▶ _Information provided_:
┏━━

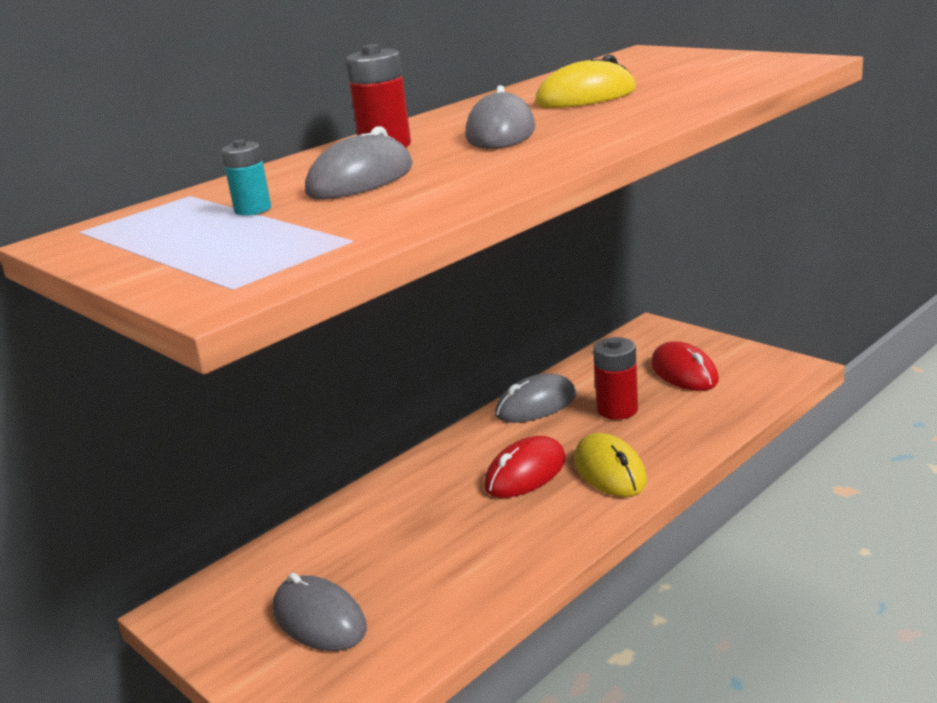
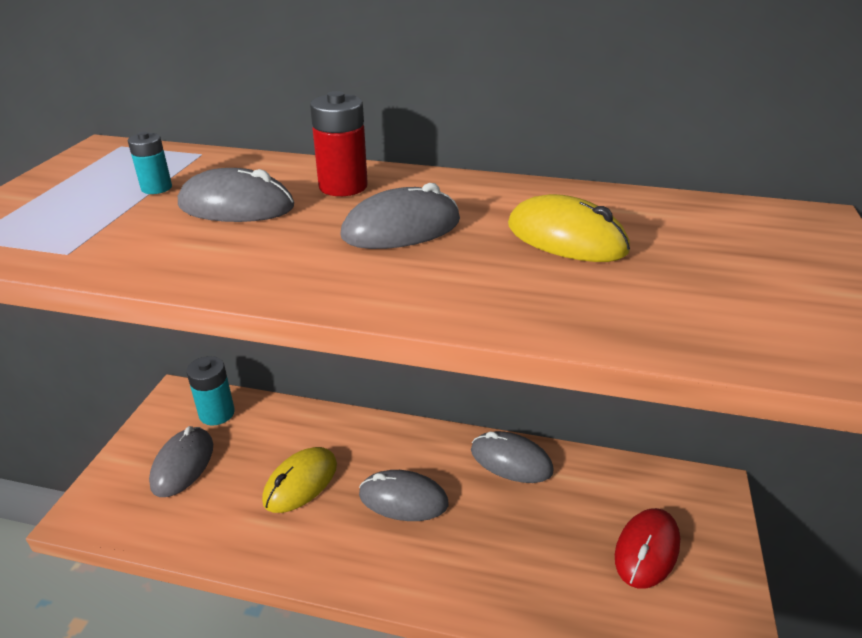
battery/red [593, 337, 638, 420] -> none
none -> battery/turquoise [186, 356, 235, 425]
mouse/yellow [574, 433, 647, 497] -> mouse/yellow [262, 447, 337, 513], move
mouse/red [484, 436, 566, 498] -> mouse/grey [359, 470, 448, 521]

┗━━

▶ _What you need to do_:
Go through the listing above and list every line that has the word "none".

▶ _Response_:
battery/red [593, 337, 638, 420] -> none
none -> battery/turquoise [186, 356, 235, 425]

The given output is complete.